▶ [Exercise] In the entries that follow, the first line to write out is the one containing "R1: 4.3k (ADJ, GND) -> 4.3k (EN, GATE)", and the last is the one containing "U1 pin SW: SW -> ADJ". Reproduce that stretch exactly, with nothing before or after it.

(Extracted data entries)
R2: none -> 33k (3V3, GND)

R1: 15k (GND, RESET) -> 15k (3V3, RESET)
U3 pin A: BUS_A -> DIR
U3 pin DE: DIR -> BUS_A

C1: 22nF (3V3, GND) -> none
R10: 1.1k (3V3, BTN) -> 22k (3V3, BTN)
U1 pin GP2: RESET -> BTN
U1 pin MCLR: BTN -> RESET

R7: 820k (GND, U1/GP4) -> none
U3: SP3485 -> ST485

--

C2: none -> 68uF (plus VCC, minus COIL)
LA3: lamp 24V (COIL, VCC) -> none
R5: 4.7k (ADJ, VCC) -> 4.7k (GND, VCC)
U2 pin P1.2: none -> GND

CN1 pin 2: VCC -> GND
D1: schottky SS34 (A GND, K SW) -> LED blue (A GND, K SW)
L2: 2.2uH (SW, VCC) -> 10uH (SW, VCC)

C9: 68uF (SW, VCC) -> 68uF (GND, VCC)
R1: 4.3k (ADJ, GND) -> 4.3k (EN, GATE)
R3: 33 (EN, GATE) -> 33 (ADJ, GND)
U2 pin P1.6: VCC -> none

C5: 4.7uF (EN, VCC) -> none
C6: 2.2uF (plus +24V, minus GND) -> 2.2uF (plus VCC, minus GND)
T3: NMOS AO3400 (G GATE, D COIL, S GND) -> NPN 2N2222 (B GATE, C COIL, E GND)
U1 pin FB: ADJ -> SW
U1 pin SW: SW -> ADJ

▶ [Written solution]
R1: 4.3k (ADJ, GND) -> 4.3k (EN, GATE)
R3: 33 (EN, GATE) -> 33 (ADJ, GND)
U2 pin P1.6: VCC -> none

C5: 4.7uF (EN, VCC) -> none
C6: 2.2uF (plus +24V, minus GND) -> 2.2uF (plus VCC, minus GND)
T3: NMOS AO3400 (G GATE, D COIL, S GND) -> NPN 2N2222 (B GATE, C COIL, E GND)
U1 pin FB: ADJ -> SW
U1 pin SW: SW -> ADJ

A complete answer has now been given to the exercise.